Data records
————————

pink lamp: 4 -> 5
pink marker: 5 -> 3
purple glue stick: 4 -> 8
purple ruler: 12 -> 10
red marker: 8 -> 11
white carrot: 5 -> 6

————————

Work required:
Search the entries above for the string "purple", and report each line where it occurs.

Result of this exercise:
purple glue stick: 4 -> 8
purple ruler: 12 -> 10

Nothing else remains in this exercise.